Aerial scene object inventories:

****************

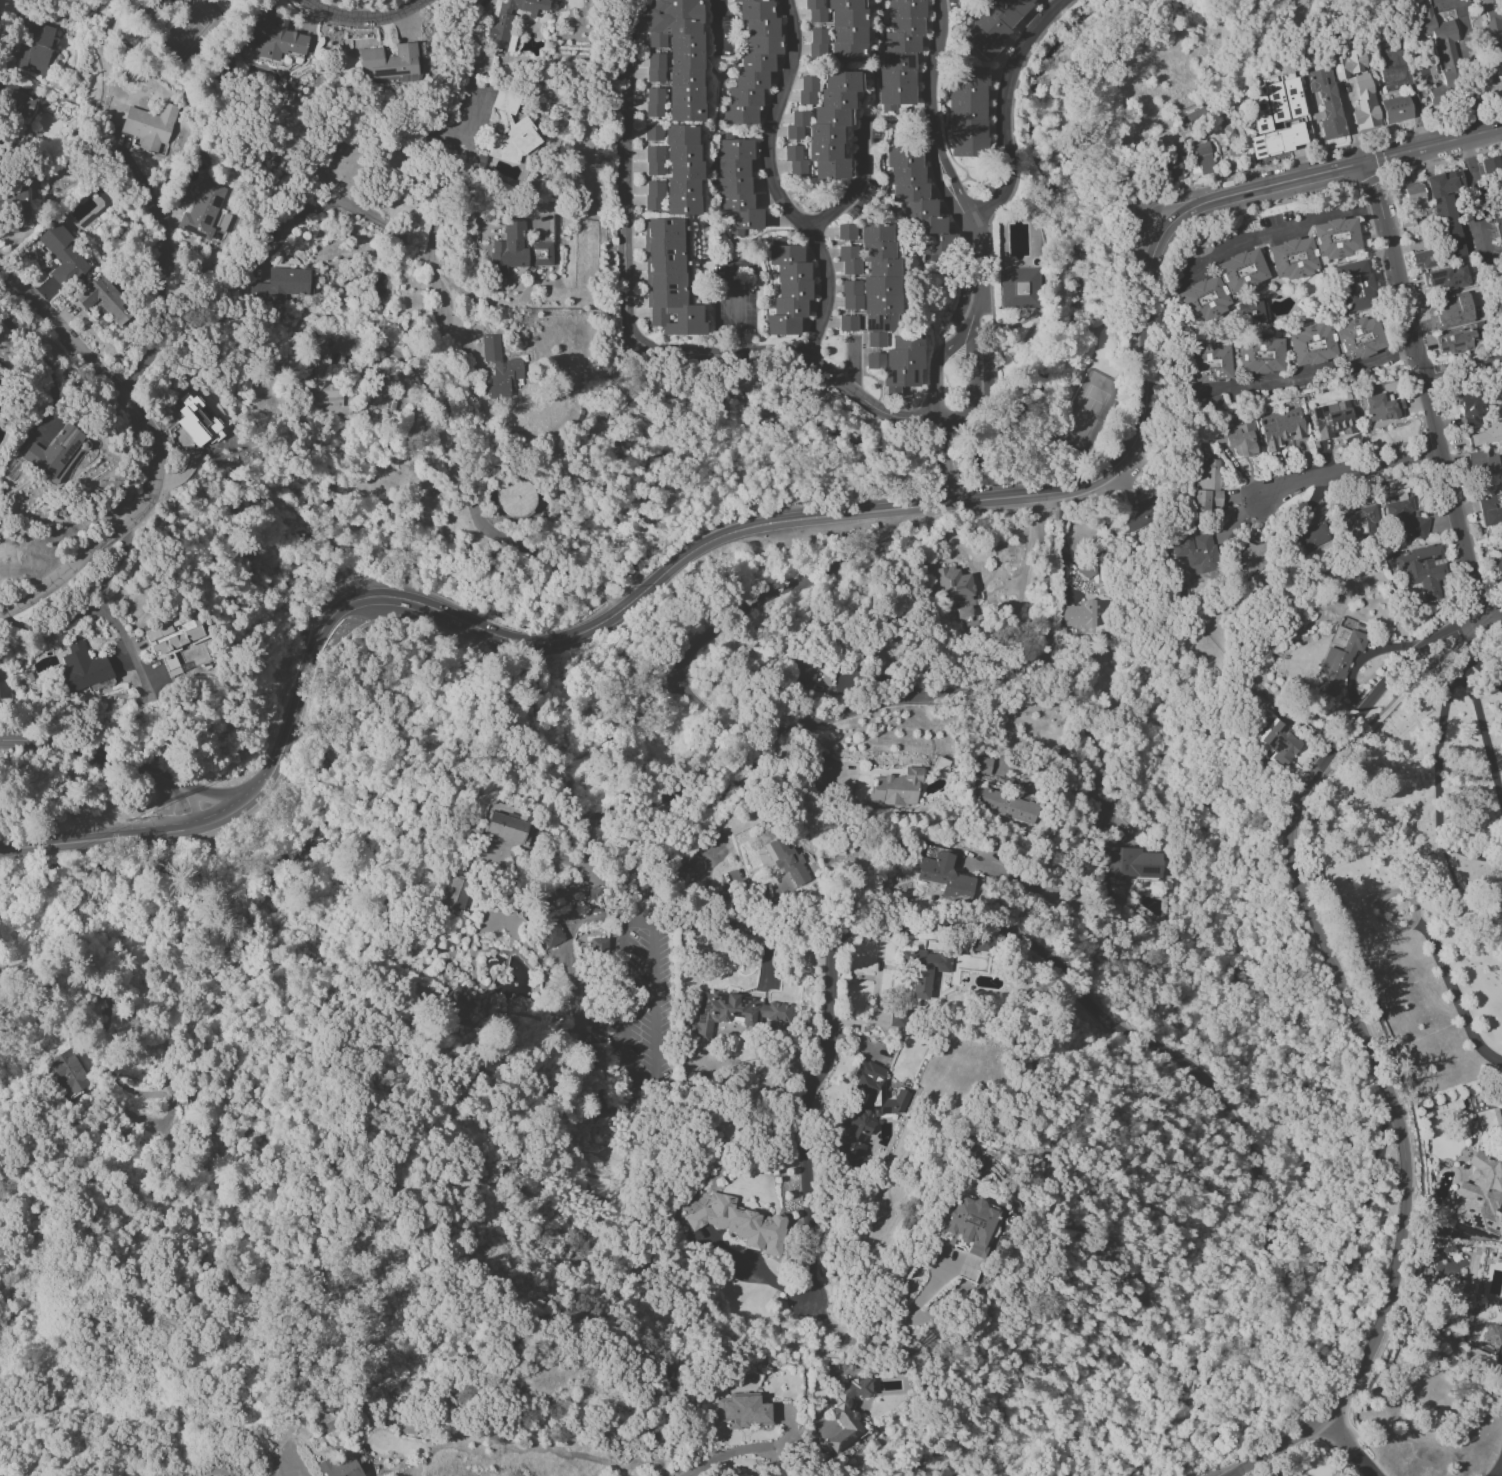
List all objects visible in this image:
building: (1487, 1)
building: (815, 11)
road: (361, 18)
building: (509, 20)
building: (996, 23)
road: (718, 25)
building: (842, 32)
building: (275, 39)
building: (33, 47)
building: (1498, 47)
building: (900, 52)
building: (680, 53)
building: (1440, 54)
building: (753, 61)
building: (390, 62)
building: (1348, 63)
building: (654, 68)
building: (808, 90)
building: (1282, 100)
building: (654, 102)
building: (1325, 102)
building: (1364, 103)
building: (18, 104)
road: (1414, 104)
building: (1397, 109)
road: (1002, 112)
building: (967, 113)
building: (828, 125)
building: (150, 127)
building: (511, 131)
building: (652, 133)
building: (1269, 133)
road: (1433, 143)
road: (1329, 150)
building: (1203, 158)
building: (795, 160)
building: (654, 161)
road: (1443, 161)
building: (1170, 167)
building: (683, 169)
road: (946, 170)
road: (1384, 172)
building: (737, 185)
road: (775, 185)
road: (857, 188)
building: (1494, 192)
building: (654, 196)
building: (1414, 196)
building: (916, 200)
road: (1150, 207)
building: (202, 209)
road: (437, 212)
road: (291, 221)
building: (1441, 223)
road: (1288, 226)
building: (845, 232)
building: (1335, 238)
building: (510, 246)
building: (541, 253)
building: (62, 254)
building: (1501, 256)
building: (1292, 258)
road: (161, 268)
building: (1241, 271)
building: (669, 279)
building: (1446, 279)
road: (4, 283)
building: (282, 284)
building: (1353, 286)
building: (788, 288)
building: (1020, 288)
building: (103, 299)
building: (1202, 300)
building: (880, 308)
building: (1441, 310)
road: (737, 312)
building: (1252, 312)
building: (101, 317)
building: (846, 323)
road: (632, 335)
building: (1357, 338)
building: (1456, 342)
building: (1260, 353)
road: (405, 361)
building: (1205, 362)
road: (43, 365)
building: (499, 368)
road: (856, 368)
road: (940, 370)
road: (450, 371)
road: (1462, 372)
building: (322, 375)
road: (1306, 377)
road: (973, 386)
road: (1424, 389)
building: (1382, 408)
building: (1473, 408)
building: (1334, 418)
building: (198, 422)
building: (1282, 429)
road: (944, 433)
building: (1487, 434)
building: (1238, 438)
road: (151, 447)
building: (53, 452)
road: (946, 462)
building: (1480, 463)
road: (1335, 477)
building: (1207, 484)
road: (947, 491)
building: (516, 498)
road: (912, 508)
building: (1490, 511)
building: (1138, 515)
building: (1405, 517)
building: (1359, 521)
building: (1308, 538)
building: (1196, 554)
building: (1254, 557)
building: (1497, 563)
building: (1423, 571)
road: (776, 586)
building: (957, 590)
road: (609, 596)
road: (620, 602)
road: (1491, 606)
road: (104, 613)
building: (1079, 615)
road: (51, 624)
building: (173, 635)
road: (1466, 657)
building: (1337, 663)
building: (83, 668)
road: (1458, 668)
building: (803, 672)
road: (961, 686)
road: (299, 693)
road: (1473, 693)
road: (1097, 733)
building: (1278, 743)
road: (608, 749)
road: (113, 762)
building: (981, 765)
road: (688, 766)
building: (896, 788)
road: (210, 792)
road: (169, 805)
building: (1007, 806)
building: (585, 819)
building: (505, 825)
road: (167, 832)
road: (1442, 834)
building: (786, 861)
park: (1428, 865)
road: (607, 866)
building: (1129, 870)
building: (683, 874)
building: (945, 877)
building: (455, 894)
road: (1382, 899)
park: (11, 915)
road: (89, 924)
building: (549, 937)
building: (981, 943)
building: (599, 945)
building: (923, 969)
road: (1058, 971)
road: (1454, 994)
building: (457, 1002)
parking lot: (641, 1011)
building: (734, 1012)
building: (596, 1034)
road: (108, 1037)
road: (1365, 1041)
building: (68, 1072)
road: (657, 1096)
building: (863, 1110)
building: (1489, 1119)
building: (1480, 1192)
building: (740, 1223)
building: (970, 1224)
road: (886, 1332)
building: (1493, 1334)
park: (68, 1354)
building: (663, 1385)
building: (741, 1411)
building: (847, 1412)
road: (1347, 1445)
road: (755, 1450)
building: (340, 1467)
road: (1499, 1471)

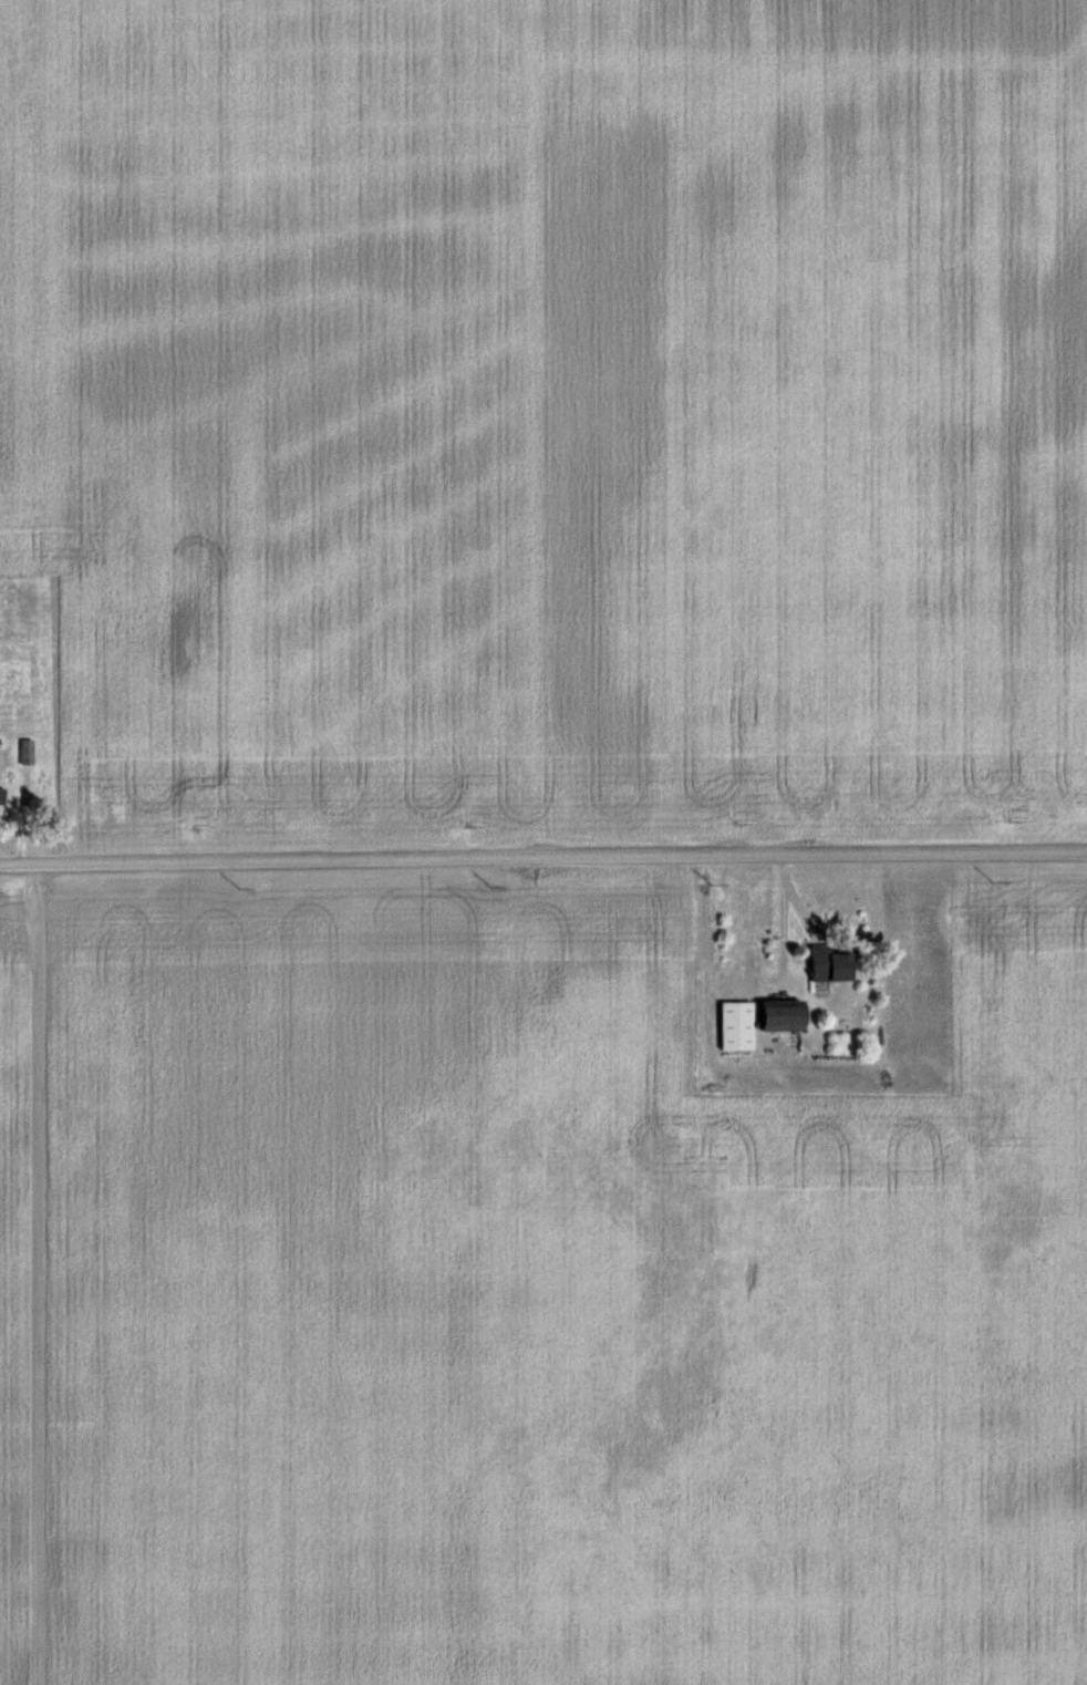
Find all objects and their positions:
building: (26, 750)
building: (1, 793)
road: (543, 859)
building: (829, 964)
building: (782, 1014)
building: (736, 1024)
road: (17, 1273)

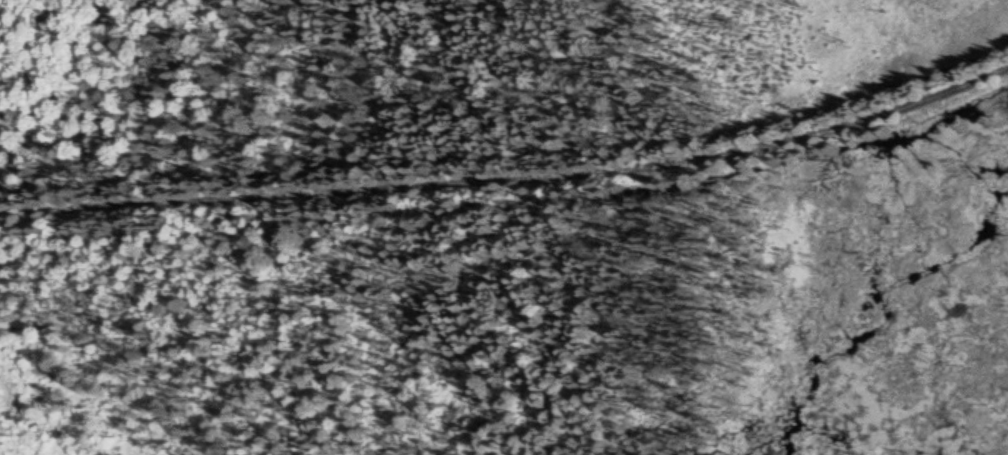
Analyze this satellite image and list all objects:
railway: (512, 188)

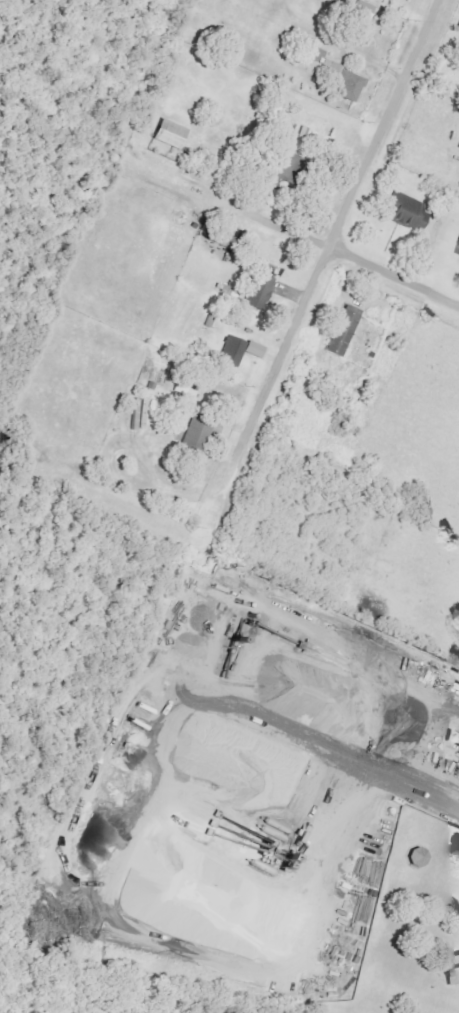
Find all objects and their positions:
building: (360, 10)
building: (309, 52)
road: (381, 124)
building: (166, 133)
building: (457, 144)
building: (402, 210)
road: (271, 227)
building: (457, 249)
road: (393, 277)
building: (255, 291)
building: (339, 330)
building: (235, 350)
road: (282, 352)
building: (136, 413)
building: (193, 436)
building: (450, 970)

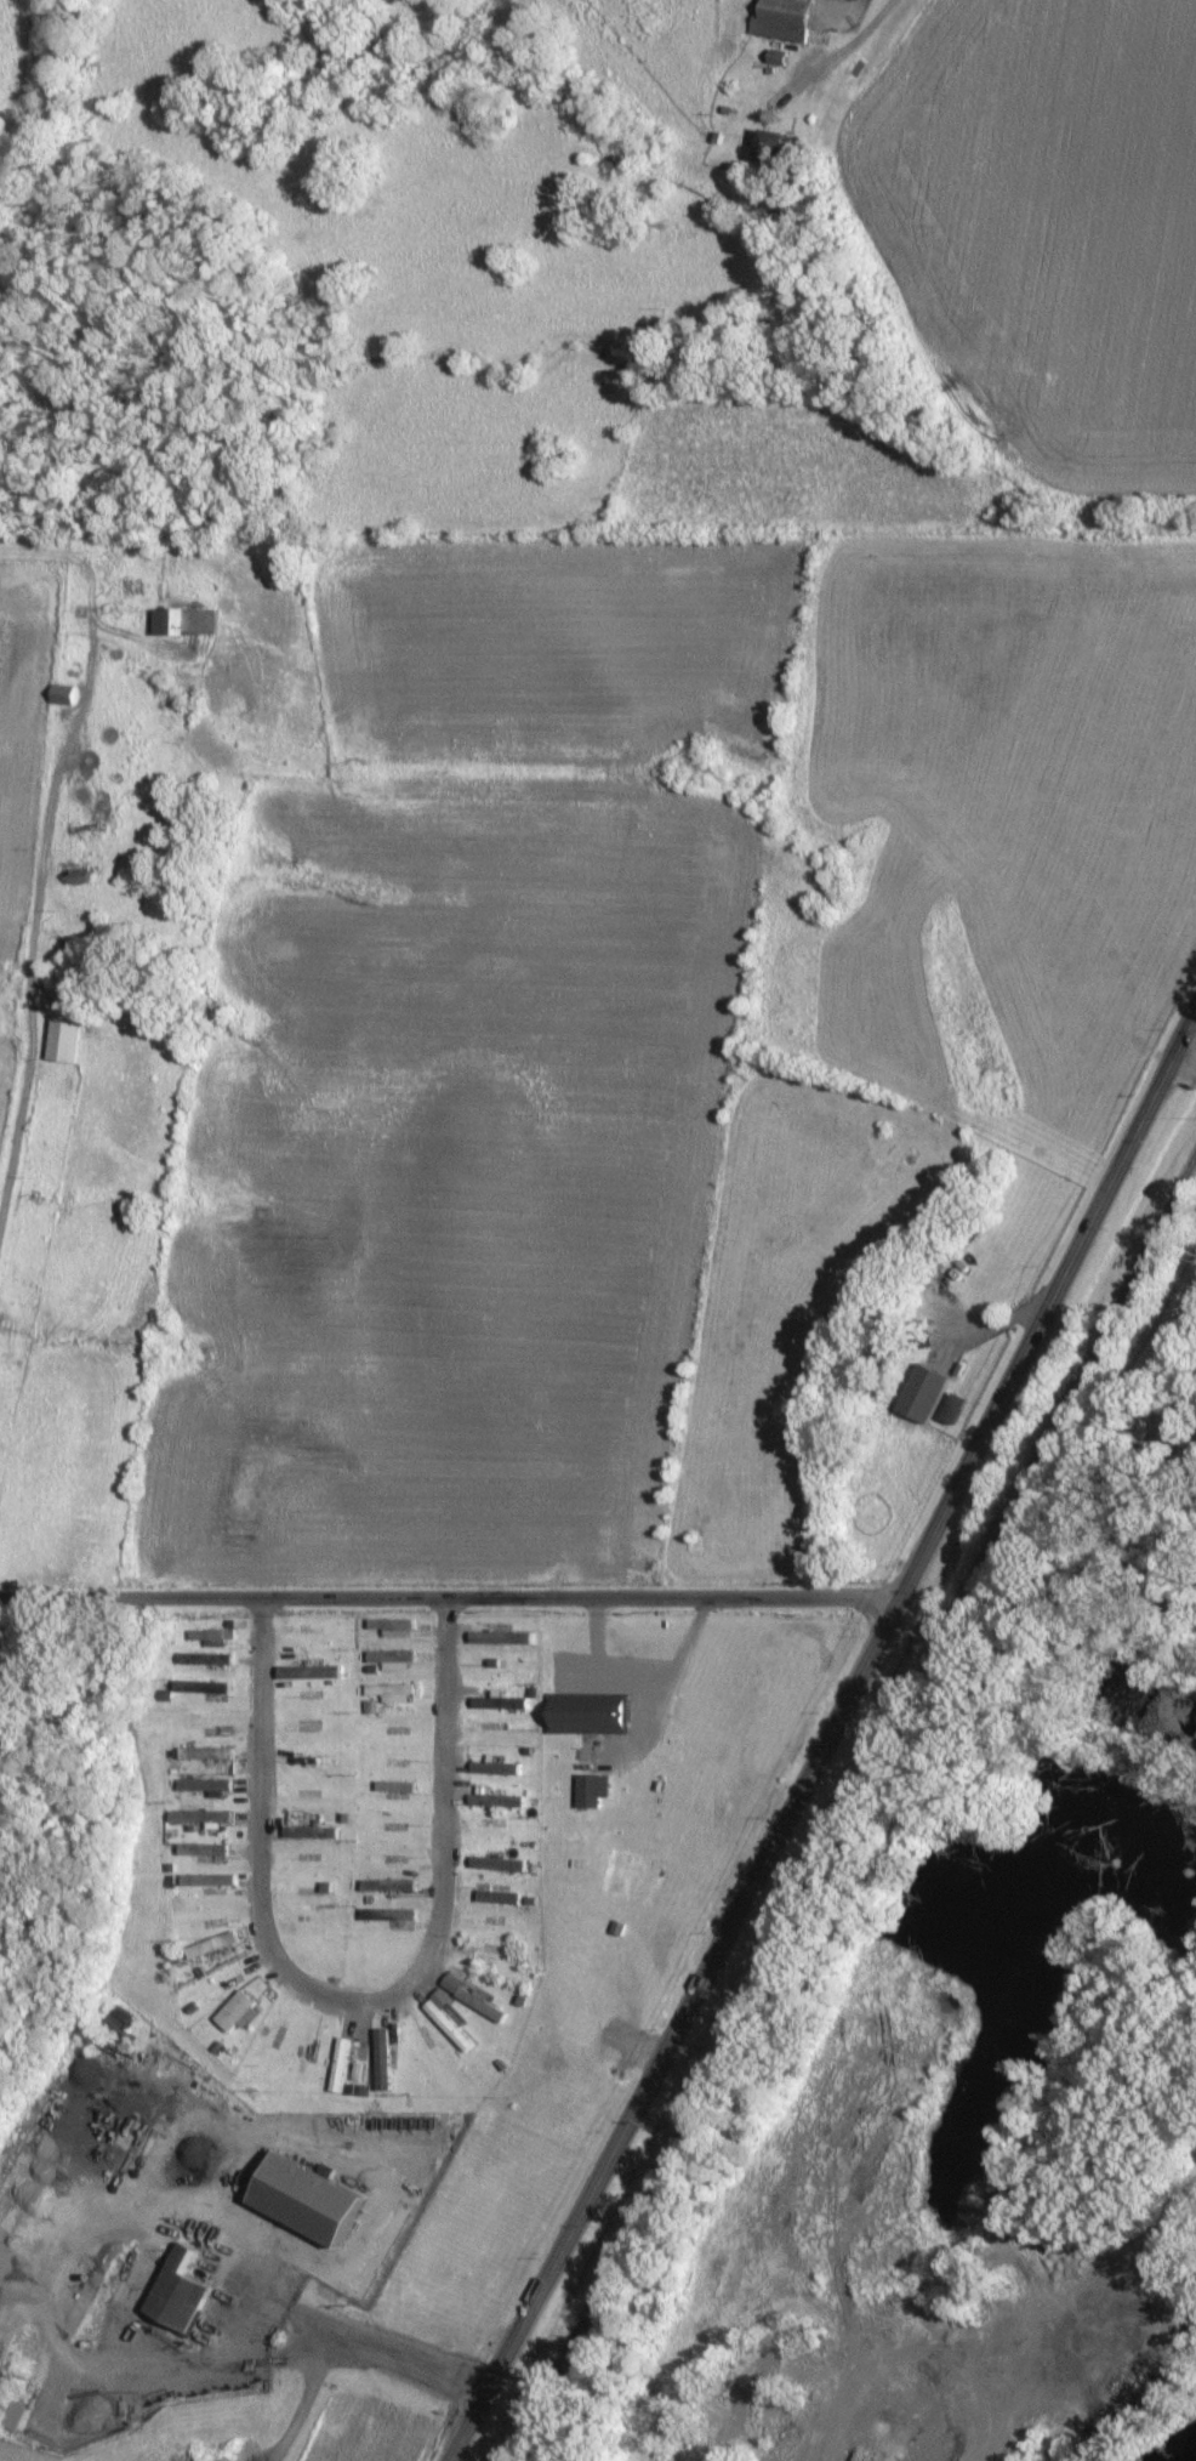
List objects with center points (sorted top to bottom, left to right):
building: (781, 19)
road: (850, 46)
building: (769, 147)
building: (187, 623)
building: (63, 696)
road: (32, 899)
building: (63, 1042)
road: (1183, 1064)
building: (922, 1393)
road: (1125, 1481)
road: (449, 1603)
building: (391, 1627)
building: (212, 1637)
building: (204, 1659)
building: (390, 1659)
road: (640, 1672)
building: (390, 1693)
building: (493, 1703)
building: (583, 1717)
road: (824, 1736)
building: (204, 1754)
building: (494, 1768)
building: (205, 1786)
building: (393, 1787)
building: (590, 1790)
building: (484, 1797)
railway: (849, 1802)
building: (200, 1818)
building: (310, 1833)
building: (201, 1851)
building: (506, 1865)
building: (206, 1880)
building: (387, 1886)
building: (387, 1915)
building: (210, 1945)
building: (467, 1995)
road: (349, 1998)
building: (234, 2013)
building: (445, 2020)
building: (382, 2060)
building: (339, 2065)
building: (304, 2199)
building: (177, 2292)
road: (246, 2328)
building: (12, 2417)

****************

▶ _HOW TO COMPLETE THIS TASK_: Write out, without alteration, the line that contains "List objects with" and all subsequent lines down to the end of the data above.

▶ _OUTPUT OF THE EXERCISE_:
List objects with center points (sorted top to bottom, left to right):
building: (781, 19)
road: (850, 46)
building: (769, 147)
building: (187, 623)
building: (63, 696)
road: (32, 899)
building: (63, 1042)
road: (1183, 1064)
building: (922, 1393)
road: (1125, 1481)
road: (449, 1603)
building: (391, 1627)
building: (212, 1637)
building: (204, 1659)
building: (390, 1659)
road: (640, 1672)
building: (390, 1693)
building: (493, 1703)
building: (583, 1717)
road: (824, 1736)
building: (204, 1754)
building: (494, 1768)
building: (205, 1786)
building: (393, 1787)
building: (590, 1790)
building: (484, 1797)
railway: (849, 1802)
building: (200, 1818)
building: (310, 1833)
building: (201, 1851)
building: (506, 1865)
building: (206, 1880)
building: (387, 1886)
building: (387, 1915)
building: (210, 1945)
building: (467, 1995)
road: (349, 1998)
building: (234, 2013)
building: (445, 2020)
building: (382, 2060)
building: (339, 2065)
building: (304, 2199)
building: (177, 2292)
road: (246, 2328)
building: (12, 2417)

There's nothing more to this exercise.